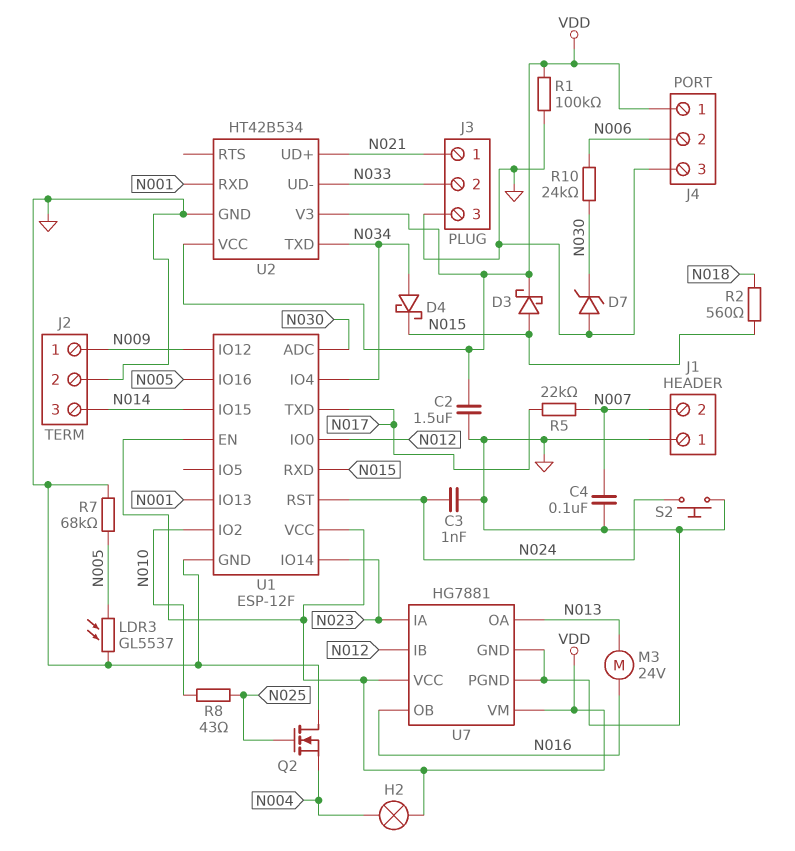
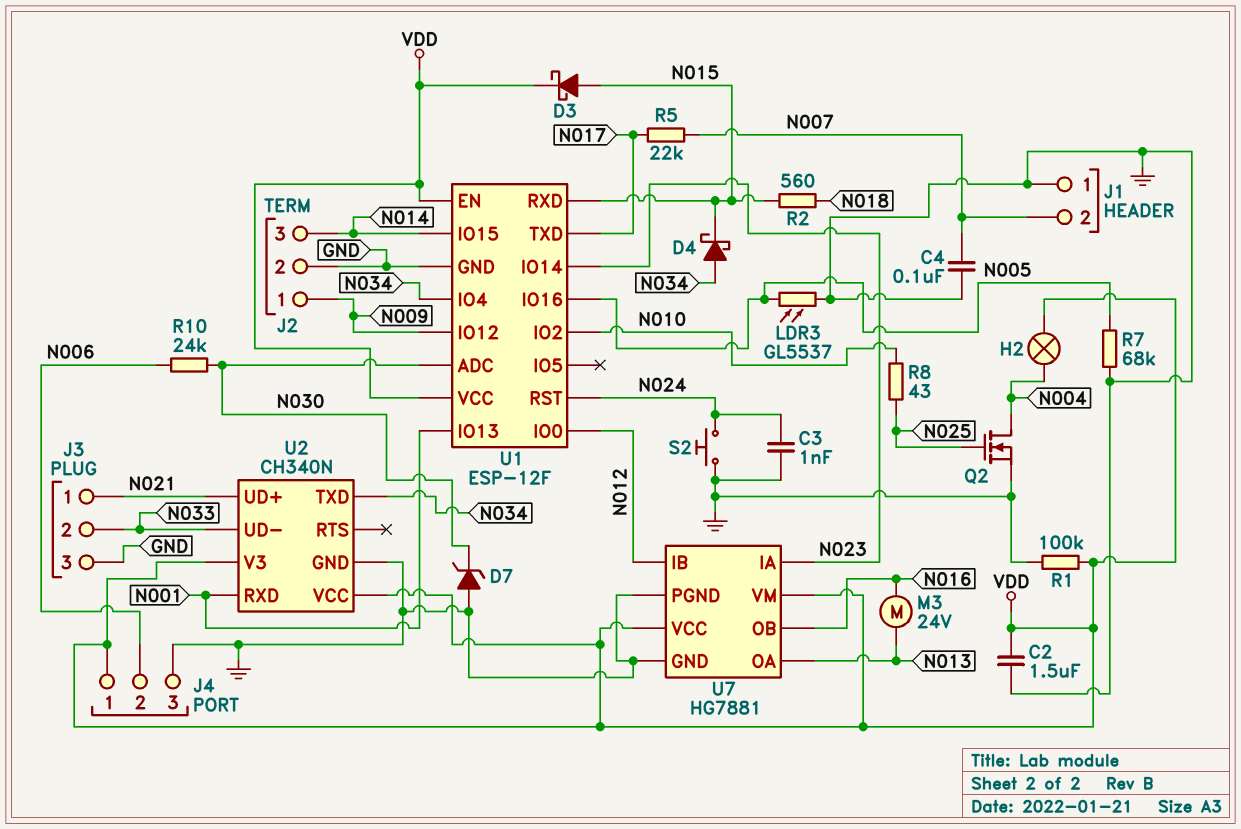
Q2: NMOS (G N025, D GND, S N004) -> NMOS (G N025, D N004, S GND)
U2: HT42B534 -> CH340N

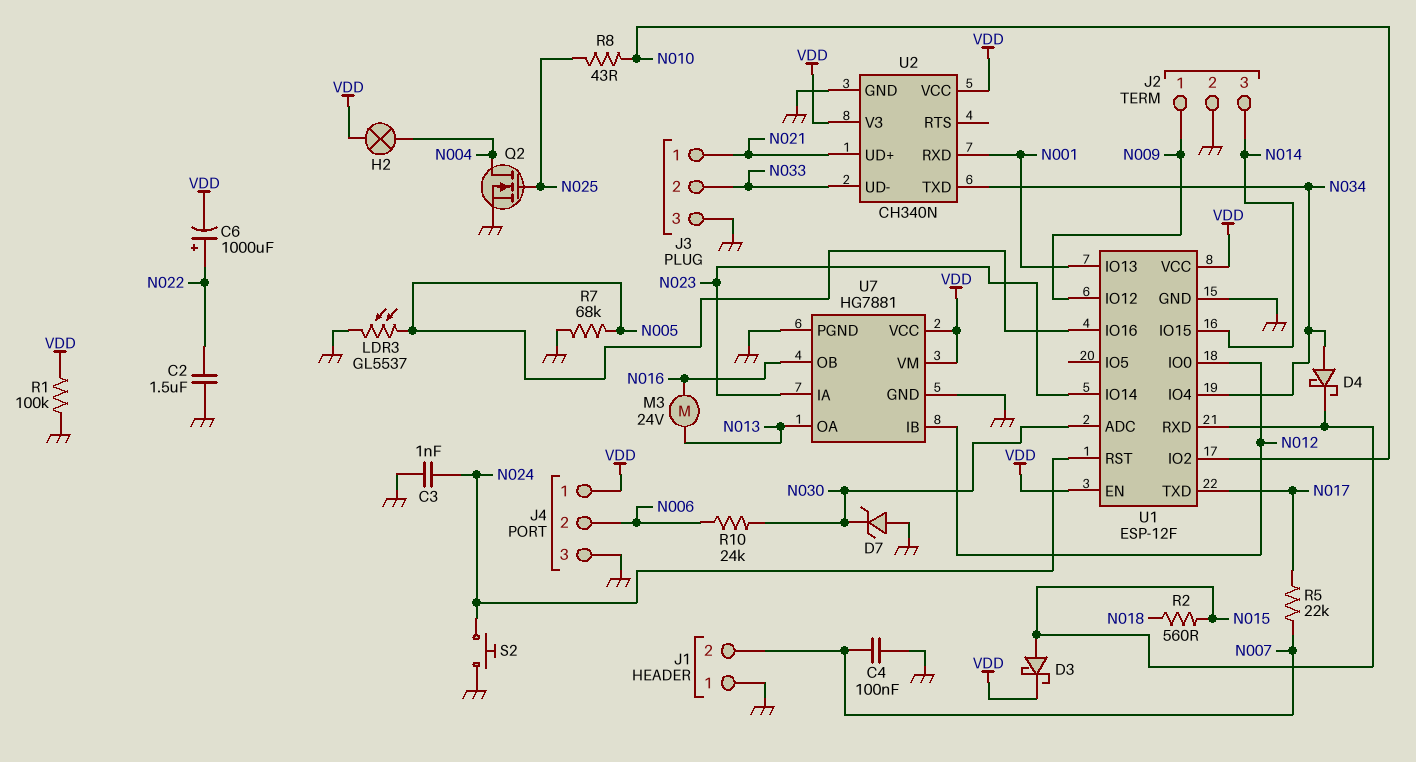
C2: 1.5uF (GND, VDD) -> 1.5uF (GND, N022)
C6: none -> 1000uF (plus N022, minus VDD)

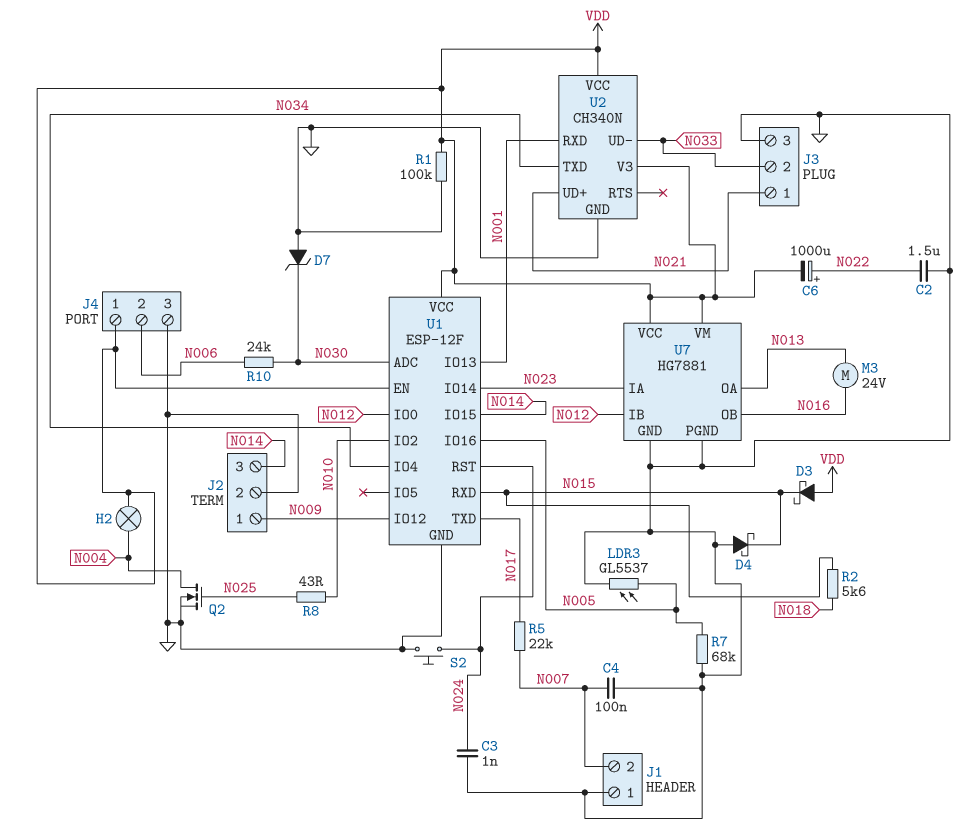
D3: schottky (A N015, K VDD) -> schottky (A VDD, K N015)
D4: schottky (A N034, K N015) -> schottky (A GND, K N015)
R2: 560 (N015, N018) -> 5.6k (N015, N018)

....

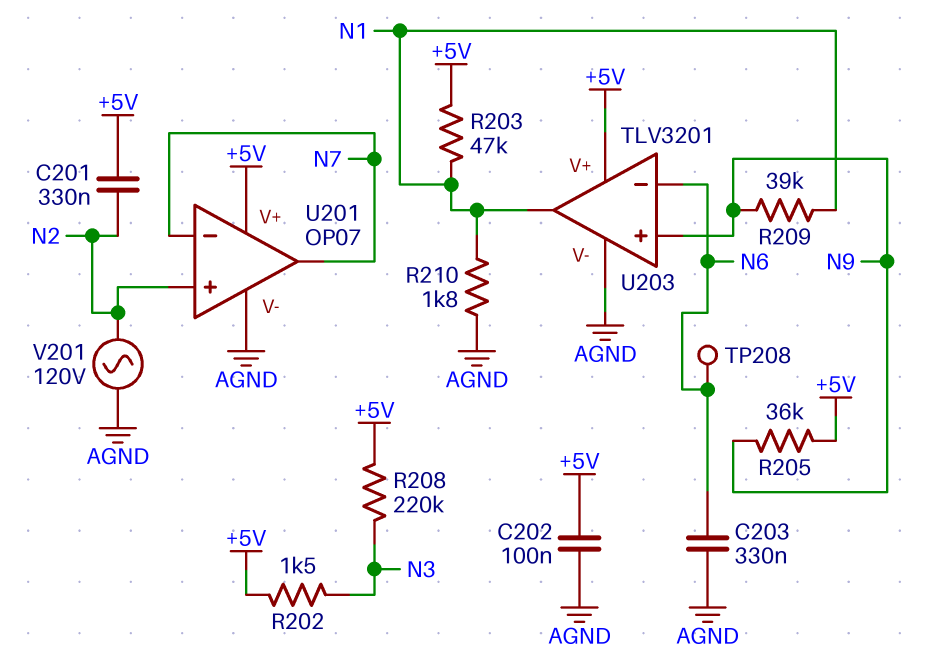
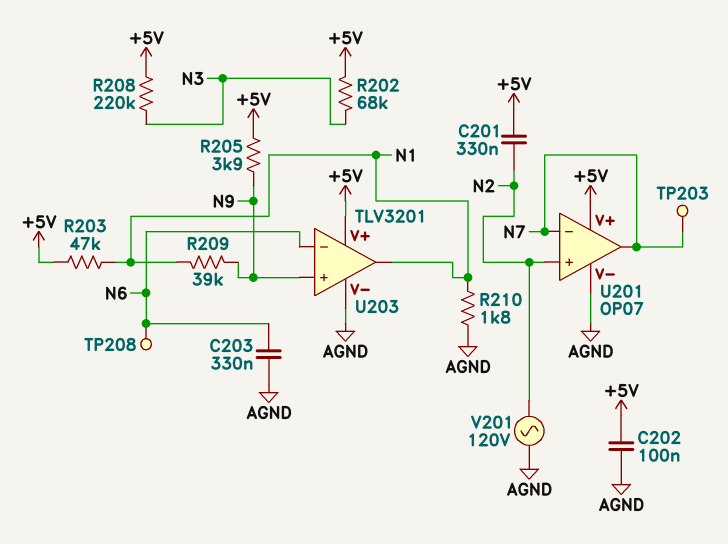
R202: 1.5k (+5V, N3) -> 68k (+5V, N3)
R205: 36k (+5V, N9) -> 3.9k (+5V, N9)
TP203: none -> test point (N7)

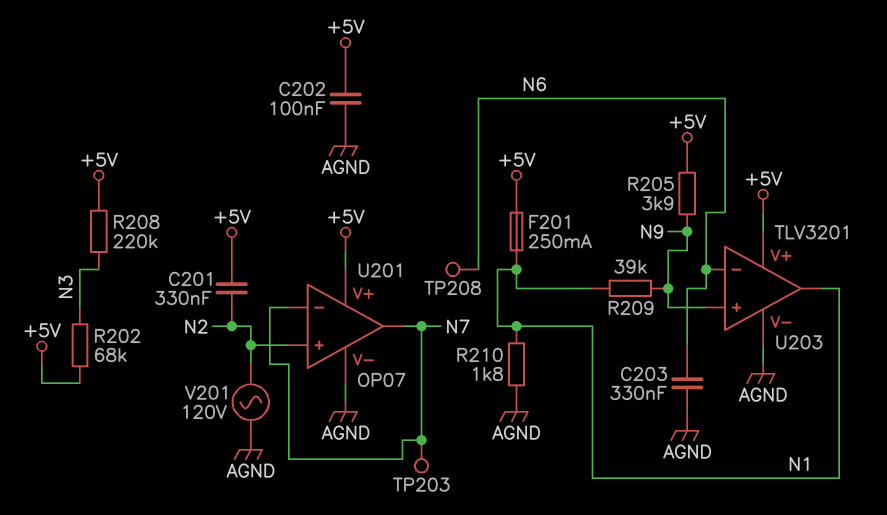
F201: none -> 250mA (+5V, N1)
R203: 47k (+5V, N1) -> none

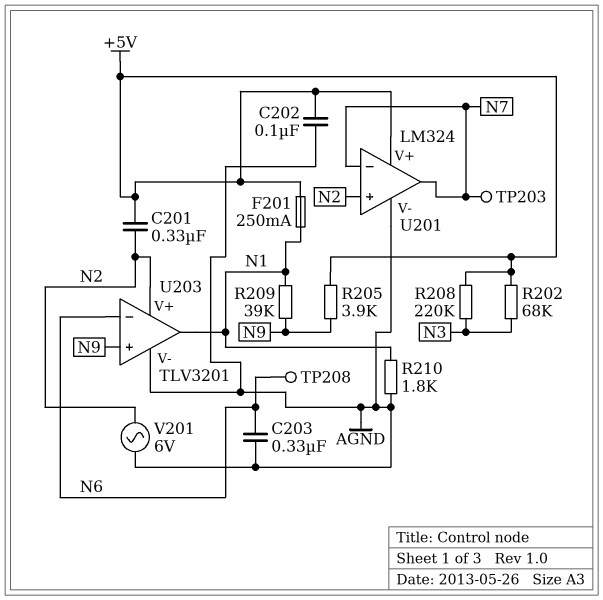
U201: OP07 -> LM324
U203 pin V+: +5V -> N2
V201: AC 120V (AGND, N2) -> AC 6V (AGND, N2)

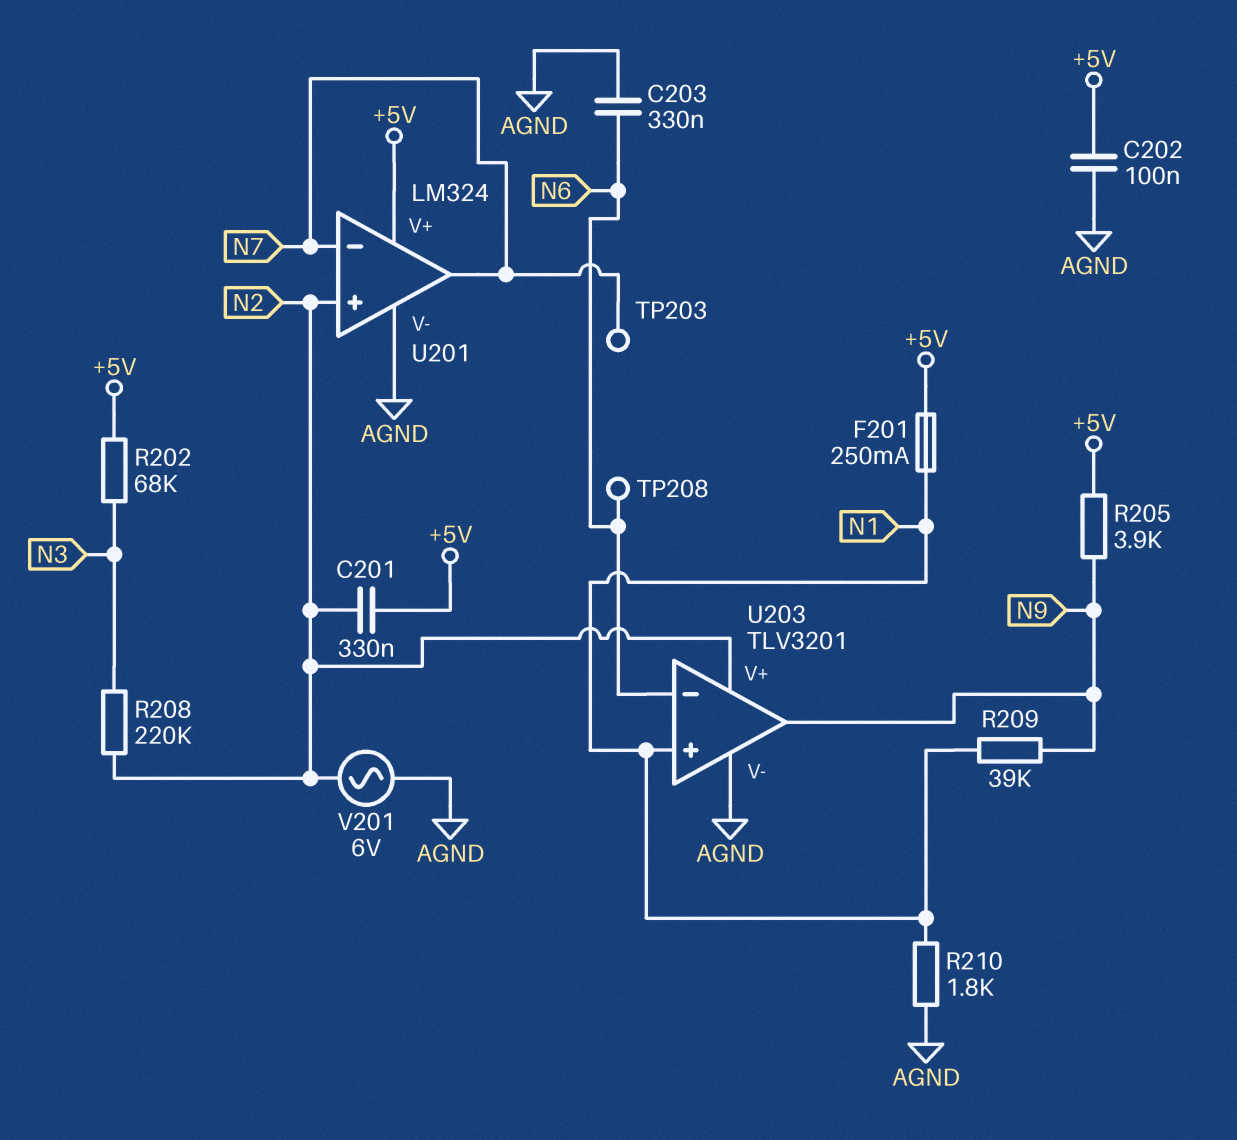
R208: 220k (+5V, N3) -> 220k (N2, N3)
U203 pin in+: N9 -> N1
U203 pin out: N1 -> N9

....

ASSIGNMENT:
Lines from the one above containing "Q2: NMOS (G" down to the one containing "D3: schottky (A" should be transcribed exactly, with both ends kept and no pictures.

EXERCISE SOLUTION:
Q2: NMOS (G N025, D GND, S N004) -> NMOS (G N025, D N004, S GND)
U2: HT42B534 -> CH340N

C2: 1.5uF (GND, VDD) -> 1.5uF (GND, N022)
C6: none -> 1000uF (plus N022, minus VDD)

D3: schottky (A N015, K VDD) -> schottky (A VDD, K N015)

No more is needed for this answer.